- Dataset records -
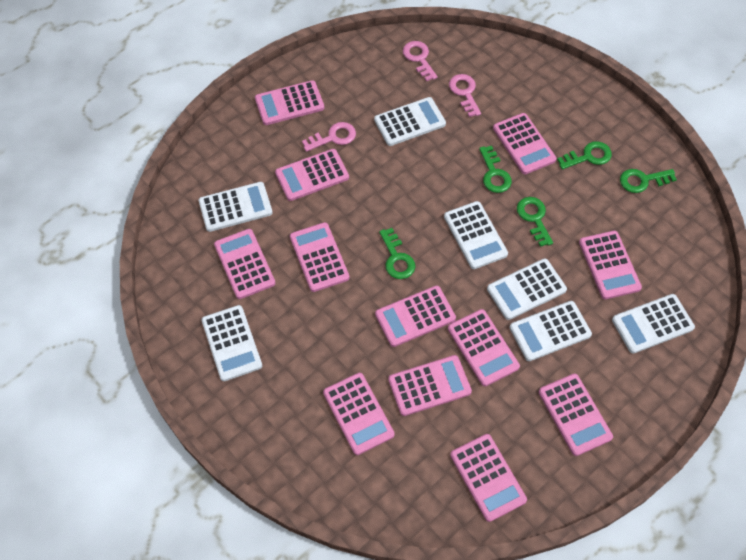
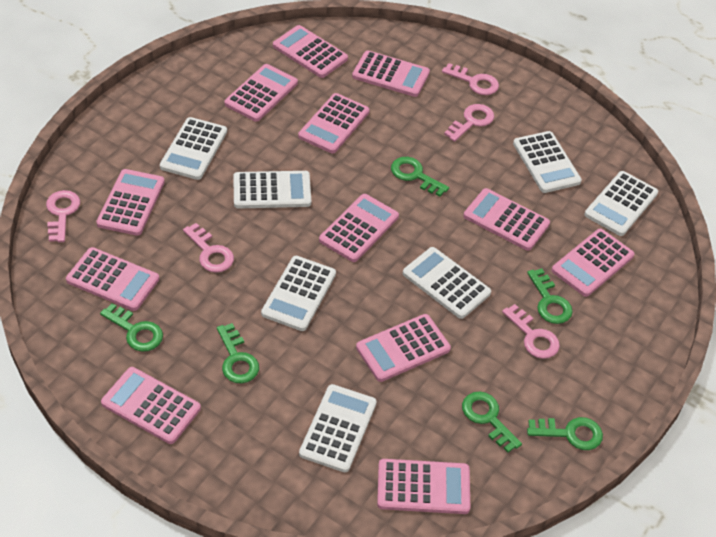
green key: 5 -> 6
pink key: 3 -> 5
---
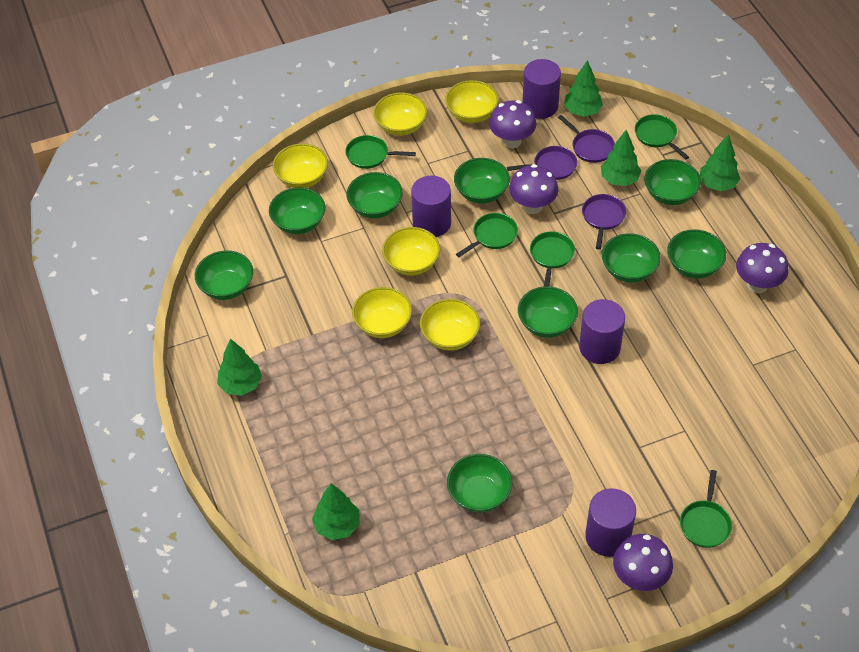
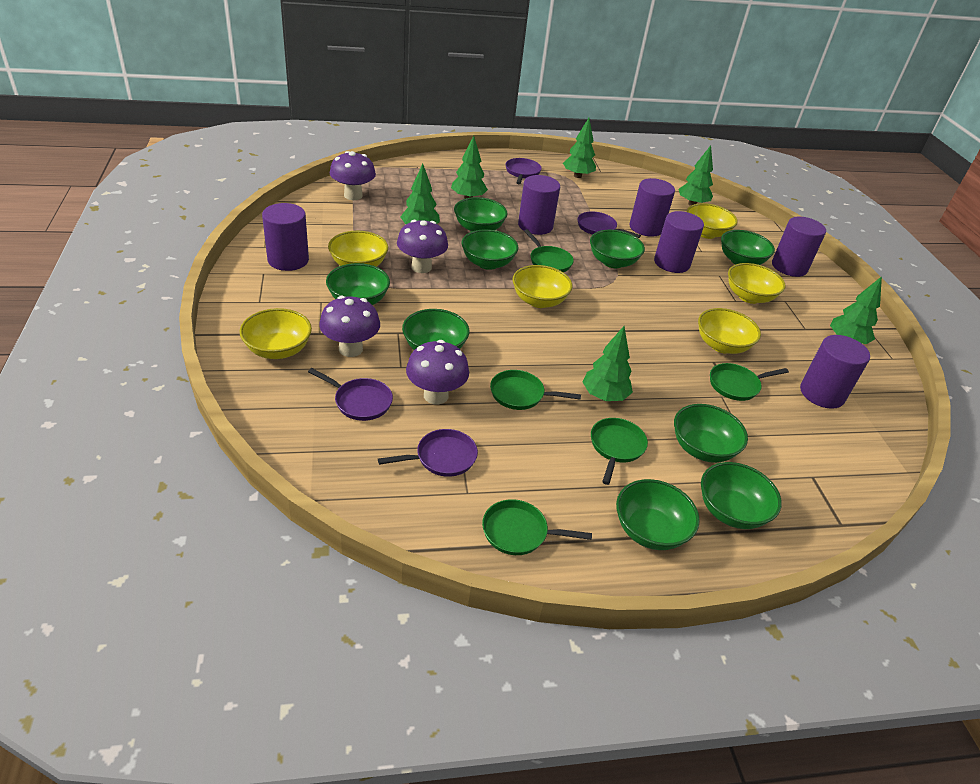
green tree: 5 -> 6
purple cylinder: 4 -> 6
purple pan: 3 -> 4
* * *
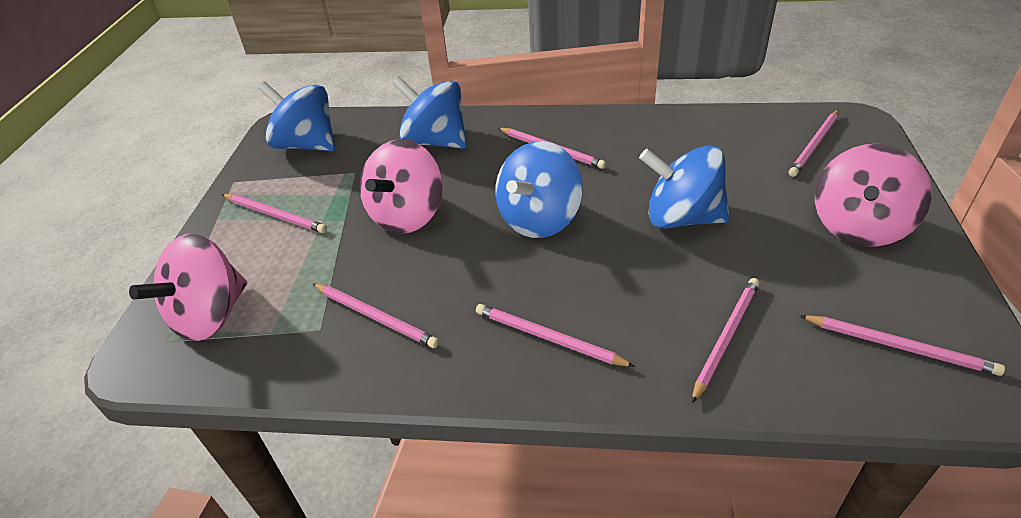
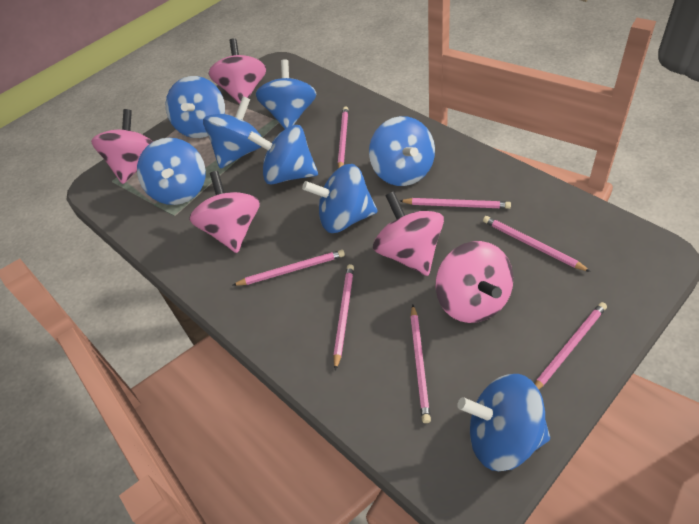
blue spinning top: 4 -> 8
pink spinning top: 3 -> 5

- To do -
Among the entries, how many lines carry "spinning"? Reply with a number and nothing else.

- Exercise answer -
2